(DATA TO EXAMINE):
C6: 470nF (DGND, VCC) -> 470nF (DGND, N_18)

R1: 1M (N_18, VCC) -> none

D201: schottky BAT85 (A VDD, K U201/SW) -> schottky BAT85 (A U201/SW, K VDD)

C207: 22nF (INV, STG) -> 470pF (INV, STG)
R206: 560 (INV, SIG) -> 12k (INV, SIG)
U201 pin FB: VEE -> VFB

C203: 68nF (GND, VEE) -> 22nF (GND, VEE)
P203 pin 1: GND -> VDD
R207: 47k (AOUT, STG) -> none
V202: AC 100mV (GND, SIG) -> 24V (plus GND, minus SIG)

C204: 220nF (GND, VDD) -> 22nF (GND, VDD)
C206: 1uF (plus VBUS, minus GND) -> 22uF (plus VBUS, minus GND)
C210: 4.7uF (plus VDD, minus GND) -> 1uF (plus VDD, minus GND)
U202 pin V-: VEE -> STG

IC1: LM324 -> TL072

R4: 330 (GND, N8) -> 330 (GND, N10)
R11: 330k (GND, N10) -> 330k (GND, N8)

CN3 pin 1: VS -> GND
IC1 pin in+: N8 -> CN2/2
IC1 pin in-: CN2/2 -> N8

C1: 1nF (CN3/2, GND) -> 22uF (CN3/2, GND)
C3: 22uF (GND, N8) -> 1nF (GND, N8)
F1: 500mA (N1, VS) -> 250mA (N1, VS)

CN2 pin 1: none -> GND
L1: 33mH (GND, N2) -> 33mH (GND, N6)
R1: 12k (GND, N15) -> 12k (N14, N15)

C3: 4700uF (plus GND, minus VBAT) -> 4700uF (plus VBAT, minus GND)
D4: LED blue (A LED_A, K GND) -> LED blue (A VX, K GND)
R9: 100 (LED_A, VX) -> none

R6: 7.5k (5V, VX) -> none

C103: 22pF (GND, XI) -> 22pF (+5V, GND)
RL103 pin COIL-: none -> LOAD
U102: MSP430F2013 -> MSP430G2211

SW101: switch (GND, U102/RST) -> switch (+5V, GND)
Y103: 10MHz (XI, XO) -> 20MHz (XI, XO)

(EXERCISE): Repeat the listing above in full.

(SOLUTION TO THE PROBLEM):
C6: 470nF (DGND, VCC) -> 470nF (DGND, N_18)

R1: 1M (N_18, VCC) -> none

D201: schottky BAT85 (A VDD, K U201/SW) -> schottky BAT85 (A U201/SW, K VDD)

C207: 22nF (INV, STG) -> 470pF (INV, STG)
R206: 560 (INV, SIG) -> 12k (INV, SIG)
U201 pin FB: VEE -> VFB

C203: 68nF (GND, VEE) -> 22nF (GND, VEE)
P203 pin 1: GND -> VDD
R207: 47k (AOUT, STG) -> none
V202: AC 100mV (GND, SIG) -> 24V (plus GND, minus SIG)

C204: 220nF (GND, VDD) -> 22nF (GND, VDD)
C206: 1uF (plus VBUS, minus GND) -> 22uF (plus VBUS, minus GND)
C210: 4.7uF (plus VDD, minus GND) -> 1uF (plus VDD, minus GND)
U202 pin V-: VEE -> STG

IC1: LM324 -> TL072

R4: 330 (GND, N8) -> 330 (GND, N10)
R11: 330k (GND, N10) -> 330k (GND, N8)

CN3 pin 1: VS -> GND
IC1 pin in+: N8 -> CN2/2
IC1 pin in-: CN2/2 -> N8

C1: 1nF (CN3/2, GND) -> 22uF (CN3/2, GND)
C3: 22uF (GND, N8) -> 1nF (GND, N8)
F1: 500mA (N1, VS) -> 250mA (N1, VS)

CN2 pin 1: none -> GND
L1: 33mH (GND, N2) -> 33mH (GND, N6)
R1: 12k (GND, N15) -> 12k (N14, N15)

C3: 4700uF (plus GND, minus VBAT) -> 4700uF (plus VBAT, minus GND)
D4: LED blue (A LED_A, K GND) -> LED blue (A VX, K GND)
R9: 100 (LED_A, VX) -> none

R6: 7.5k (5V, VX) -> none

C103: 22pF (GND, XI) -> 22pF (+5V, GND)
RL103 pin COIL-: none -> LOAD
U102: MSP430F2013 -> MSP430G2211

SW101: switch (GND, U102/RST) -> switch (+5V, GND)
Y103: 10MHz (XI, XO) -> 20MHz (XI, XO)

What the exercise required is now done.